### What needs to be done
Word for word, copy out the data below, omitting pictures.

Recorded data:
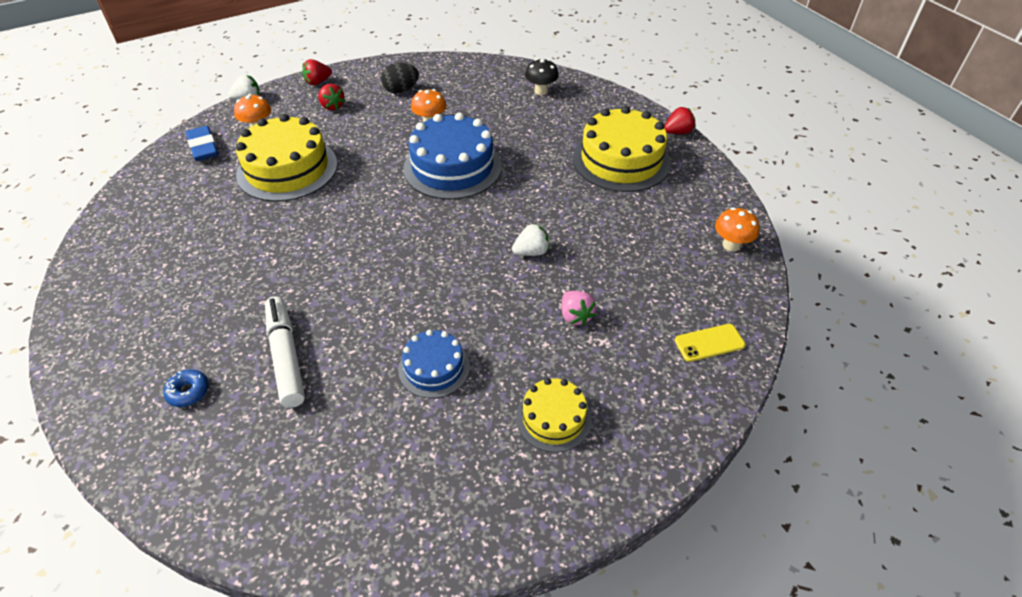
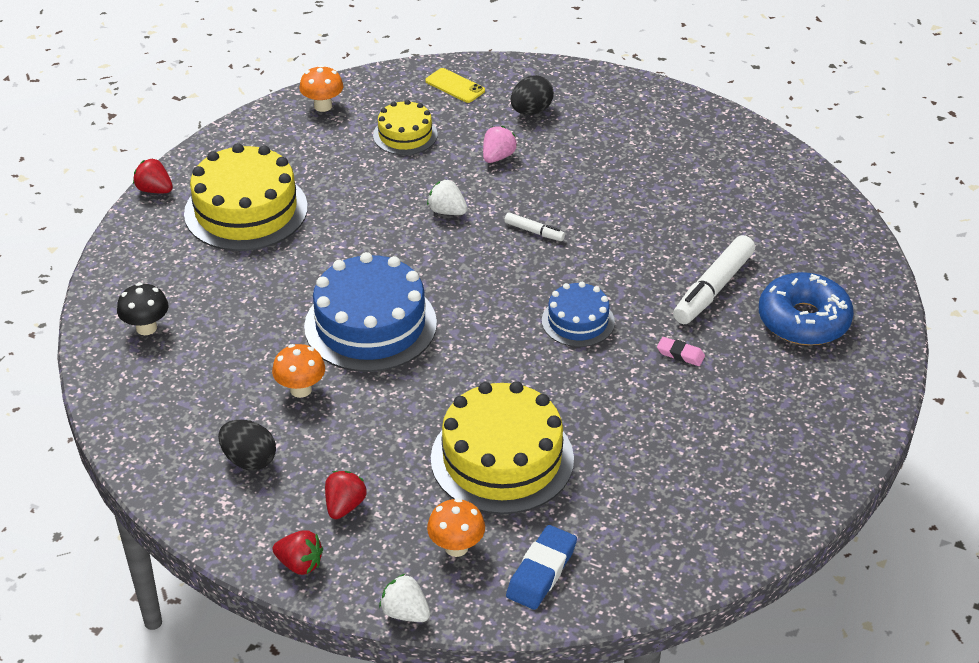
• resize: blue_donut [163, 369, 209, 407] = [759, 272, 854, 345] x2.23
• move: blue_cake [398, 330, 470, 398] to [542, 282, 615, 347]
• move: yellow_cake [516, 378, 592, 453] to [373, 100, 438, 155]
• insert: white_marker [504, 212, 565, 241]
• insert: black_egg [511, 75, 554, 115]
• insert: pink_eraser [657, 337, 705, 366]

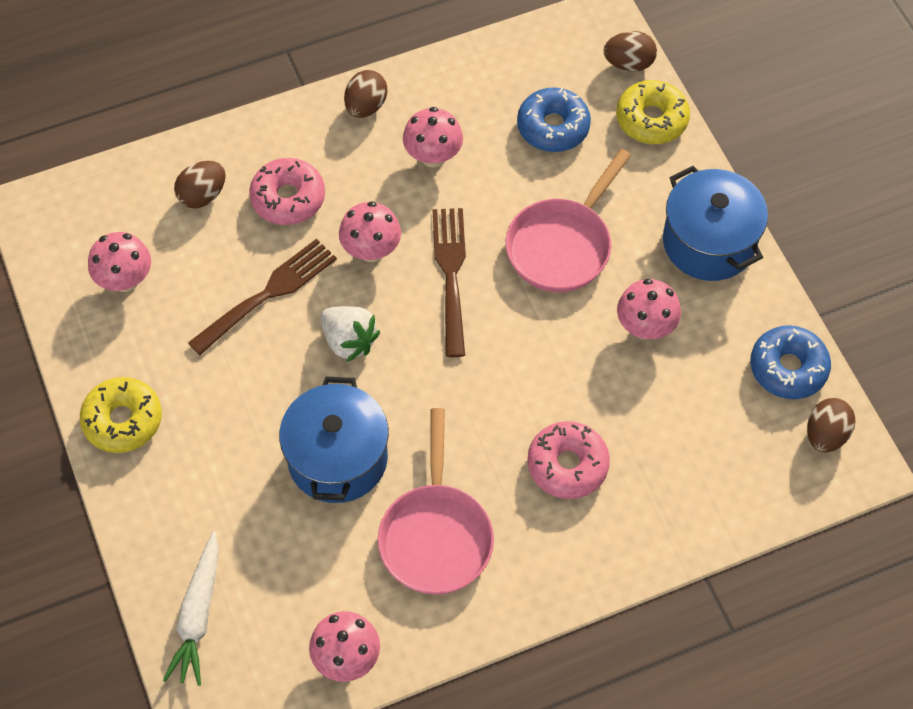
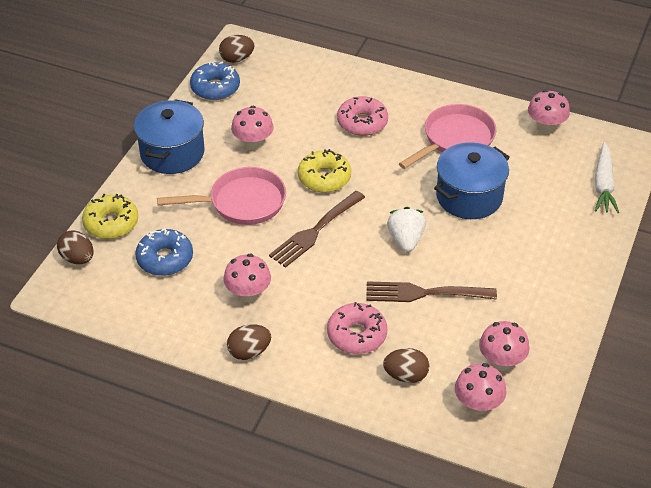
• move: yellow_donut [80, 377, 162, 453] to [298, 149, 351, 192]
• rotate: white_carrot [163, 532, 219, 686] = [595, 142, 619, 213] 135 degrees clockwise
• move: pink_mushroom [339, 201, 401, 262] to [455, 363, 507, 414]

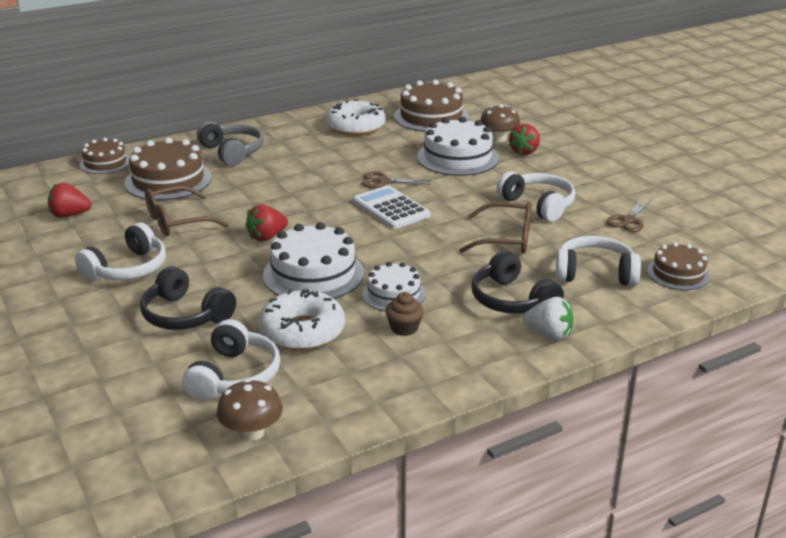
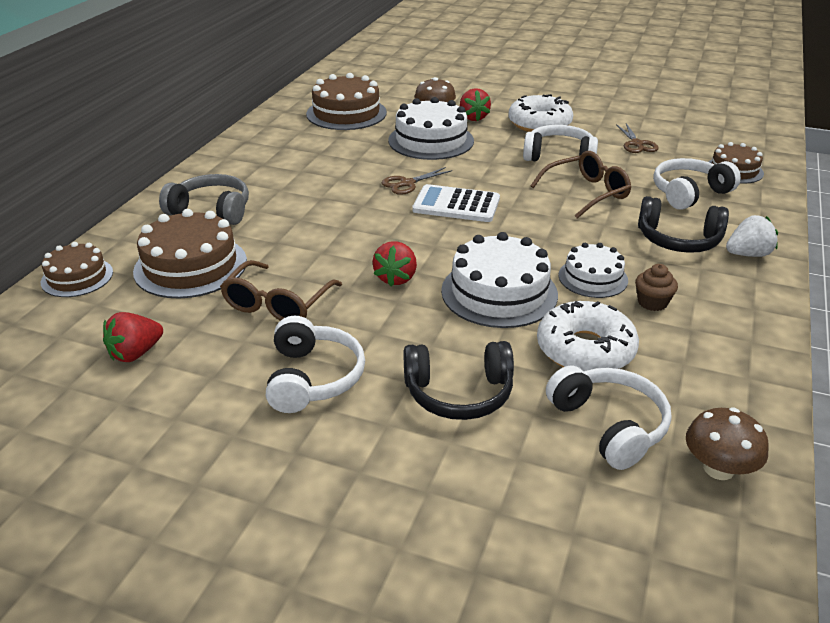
• move: white_donut [326, 99, 385, 136] to [509, 94, 573, 132]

### Answer to this problem
• resize: blue_donut [163, 369, 209, 407] = [759, 272, 854, 345] x2.23
• move: blue_cake [398, 330, 470, 398] to [542, 282, 615, 347]
• move: yellow_cake [516, 378, 592, 453] to [373, 100, 438, 155]
• insert: white_marker [504, 212, 565, 241]
• insert: black_egg [511, 75, 554, 115]
• insert: pink_eraser [657, 337, 705, 366]

• move: yellow_donut [80, 377, 162, 453] to [298, 149, 351, 192]
• rotate: white_carrot [163, 532, 219, 686] = [595, 142, 619, 213] 135 degrees clockwise
• move: pink_mushroom [339, 201, 401, 262] to [455, 363, 507, 414]

• move: white_donut [326, 99, 385, 136] to [509, 94, 573, 132]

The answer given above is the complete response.